*Raw data*:
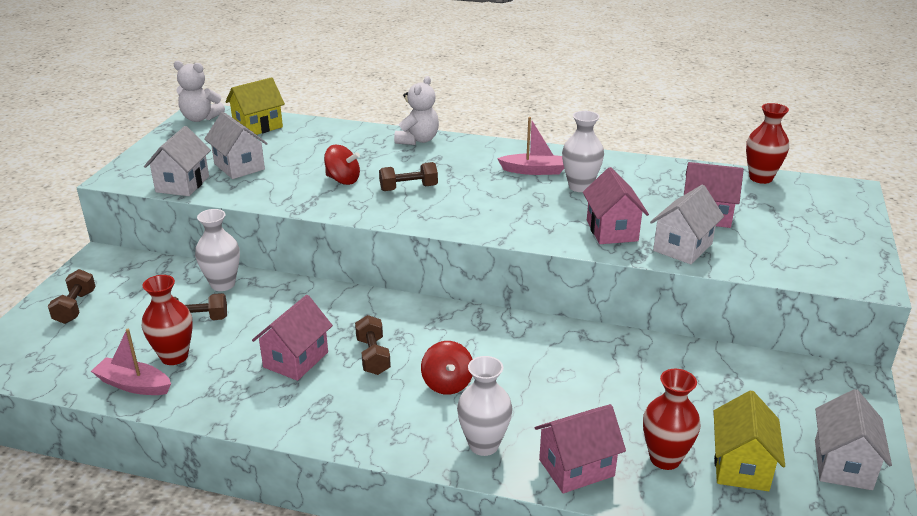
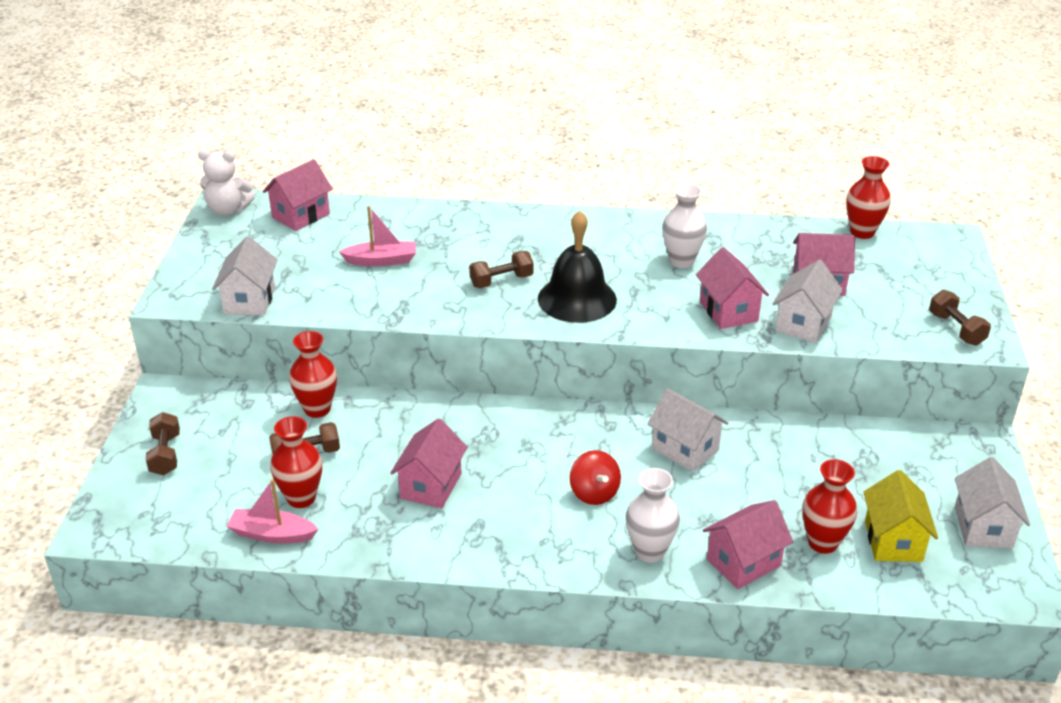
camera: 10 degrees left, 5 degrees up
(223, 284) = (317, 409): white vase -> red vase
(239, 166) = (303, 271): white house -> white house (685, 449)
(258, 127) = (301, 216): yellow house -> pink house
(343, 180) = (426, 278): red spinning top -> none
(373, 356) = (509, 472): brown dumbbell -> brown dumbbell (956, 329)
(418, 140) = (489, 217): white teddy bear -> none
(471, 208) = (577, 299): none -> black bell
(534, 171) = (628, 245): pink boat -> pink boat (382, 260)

==

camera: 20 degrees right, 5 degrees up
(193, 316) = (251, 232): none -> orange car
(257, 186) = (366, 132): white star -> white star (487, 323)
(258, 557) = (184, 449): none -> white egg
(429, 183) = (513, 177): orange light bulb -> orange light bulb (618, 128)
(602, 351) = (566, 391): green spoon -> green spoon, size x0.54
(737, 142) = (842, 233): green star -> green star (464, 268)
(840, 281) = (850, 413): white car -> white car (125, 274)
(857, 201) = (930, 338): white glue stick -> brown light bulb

*Instructions for the task*: Given the records above, restate word for word only the lines starting at the one with "(418, 140) = (489, 217): white" and ending at the one with "(534, 171) = (628, 245): pink".

*Result of this task*:
(418, 140) = (489, 217): white teddy bear -> none
(471, 208) = (577, 299): none -> black bell
(534, 171) = (628, 245): pink boat -> pink boat (382, 260)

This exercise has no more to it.